• **Try it**
Among the lines below, take the one holding "pato/rojo | <554", the one holding "move | regalo/naranja", and all lines between them. Set them down exactly.

§

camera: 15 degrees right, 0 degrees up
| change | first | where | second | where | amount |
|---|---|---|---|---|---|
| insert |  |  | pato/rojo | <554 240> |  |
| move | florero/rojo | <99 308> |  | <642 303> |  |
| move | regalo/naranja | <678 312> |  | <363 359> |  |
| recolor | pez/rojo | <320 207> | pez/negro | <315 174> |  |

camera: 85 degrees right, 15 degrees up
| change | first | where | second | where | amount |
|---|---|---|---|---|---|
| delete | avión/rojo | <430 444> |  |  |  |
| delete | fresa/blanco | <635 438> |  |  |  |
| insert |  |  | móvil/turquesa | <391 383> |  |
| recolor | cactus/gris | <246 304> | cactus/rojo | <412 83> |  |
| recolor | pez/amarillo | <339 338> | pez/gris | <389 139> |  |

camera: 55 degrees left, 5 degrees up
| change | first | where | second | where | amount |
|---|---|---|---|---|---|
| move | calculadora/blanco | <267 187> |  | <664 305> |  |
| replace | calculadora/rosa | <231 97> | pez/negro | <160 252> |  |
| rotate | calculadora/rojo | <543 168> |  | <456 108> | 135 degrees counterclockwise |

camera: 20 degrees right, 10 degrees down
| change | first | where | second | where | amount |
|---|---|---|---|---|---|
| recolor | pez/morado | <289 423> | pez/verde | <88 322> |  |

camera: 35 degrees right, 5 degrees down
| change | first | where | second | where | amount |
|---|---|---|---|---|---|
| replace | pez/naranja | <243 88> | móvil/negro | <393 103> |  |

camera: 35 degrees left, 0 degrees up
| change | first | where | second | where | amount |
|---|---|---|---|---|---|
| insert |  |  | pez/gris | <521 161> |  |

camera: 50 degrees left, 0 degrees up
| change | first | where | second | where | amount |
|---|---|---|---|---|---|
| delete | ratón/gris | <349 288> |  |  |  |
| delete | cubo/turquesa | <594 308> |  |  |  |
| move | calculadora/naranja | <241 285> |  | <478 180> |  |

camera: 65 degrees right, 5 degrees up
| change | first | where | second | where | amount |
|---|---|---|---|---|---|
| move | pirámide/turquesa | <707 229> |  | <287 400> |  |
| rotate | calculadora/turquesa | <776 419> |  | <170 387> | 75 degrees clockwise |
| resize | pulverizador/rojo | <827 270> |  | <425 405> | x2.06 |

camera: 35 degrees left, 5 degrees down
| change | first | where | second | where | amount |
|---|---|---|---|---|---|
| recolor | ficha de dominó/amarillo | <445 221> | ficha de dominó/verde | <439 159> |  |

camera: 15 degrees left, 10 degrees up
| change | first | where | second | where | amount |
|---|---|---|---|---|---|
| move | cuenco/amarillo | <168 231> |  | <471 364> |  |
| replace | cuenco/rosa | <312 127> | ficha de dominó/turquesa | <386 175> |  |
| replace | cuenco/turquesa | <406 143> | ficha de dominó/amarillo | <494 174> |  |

§

• **Task response**
| insert |  |  | pato/rojo | <554 240> |  |
| move | florero/rojo | <99 308> |  | <642 303> |  |
| move | regalo/naranja | <678 312> |  | <363 359> |  |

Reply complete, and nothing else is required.